» TASK ITEM:
Repeat the following data exactly, omitting pictures.

------------------------------------------------------------

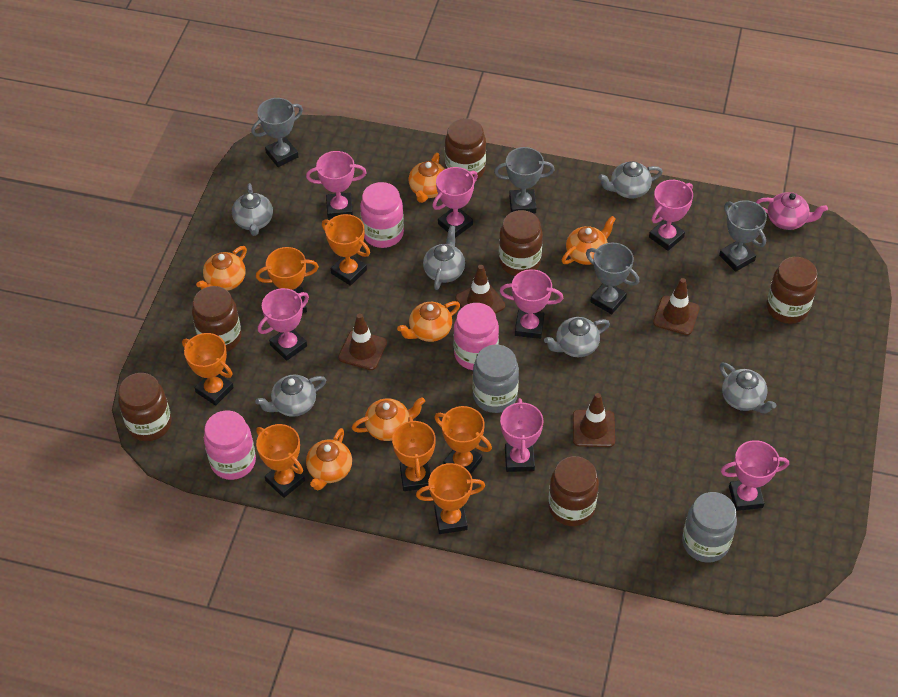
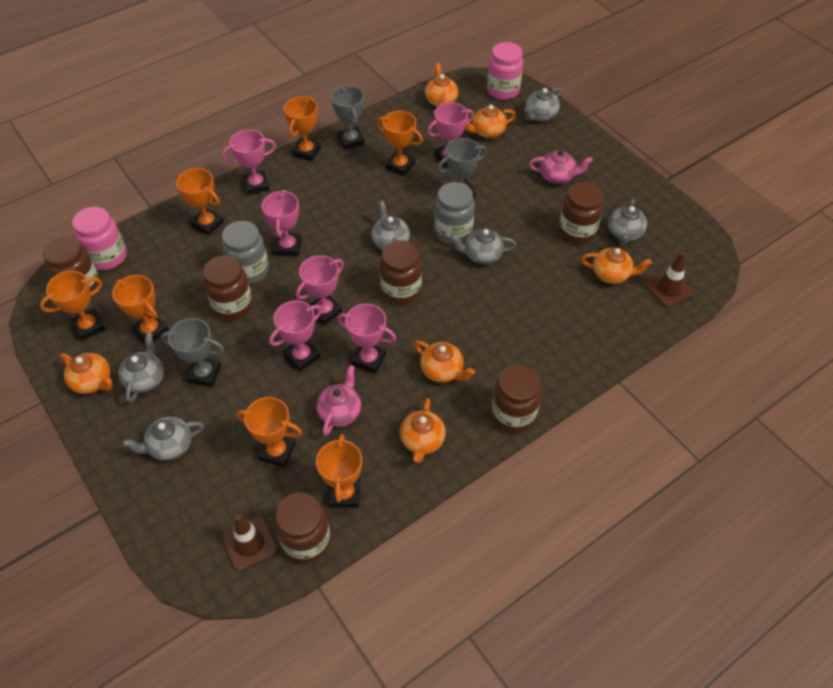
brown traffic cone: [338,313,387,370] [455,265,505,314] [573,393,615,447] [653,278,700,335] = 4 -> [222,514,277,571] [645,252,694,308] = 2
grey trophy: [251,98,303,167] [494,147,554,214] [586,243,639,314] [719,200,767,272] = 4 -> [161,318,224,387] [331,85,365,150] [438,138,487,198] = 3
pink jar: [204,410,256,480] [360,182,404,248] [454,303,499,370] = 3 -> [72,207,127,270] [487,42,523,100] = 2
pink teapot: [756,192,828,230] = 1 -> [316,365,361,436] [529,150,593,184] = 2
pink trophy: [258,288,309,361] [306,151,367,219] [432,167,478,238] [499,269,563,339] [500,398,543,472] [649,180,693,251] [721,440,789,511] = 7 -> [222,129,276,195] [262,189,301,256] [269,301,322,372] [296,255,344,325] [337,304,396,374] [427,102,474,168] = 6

------------------------------------------------------------

» ANSWER SPACE:
brown traffic cone: [338,313,387,370] [455,265,505,314] [573,393,615,447] [653,278,700,335] = 4 -> [222,514,277,571] [645,252,694,308] = 2
grey trophy: [251,98,303,167] [494,147,554,214] [586,243,639,314] [719,200,767,272] = 4 -> [161,318,224,387] [331,85,365,150] [438,138,487,198] = 3
pink jar: [204,410,256,480] [360,182,404,248] [454,303,499,370] = 3 -> [72,207,127,270] [487,42,523,100] = 2
pink teapot: [756,192,828,230] = 1 -> [316,365,361,436] [529,150,593,184] = 2
pink trophy: [258,288,309,361] [306,151,367,219] [432,167,478,238] [499,269,563,339] [500,398,543,472] [649,180,693,251] [721,440,789,511] = 7 -> [222,129,276,195] [262,189,301,256] [269,301,322,372] [296,255,344,325] [337,304,396,374] [427,102,474,168] = 6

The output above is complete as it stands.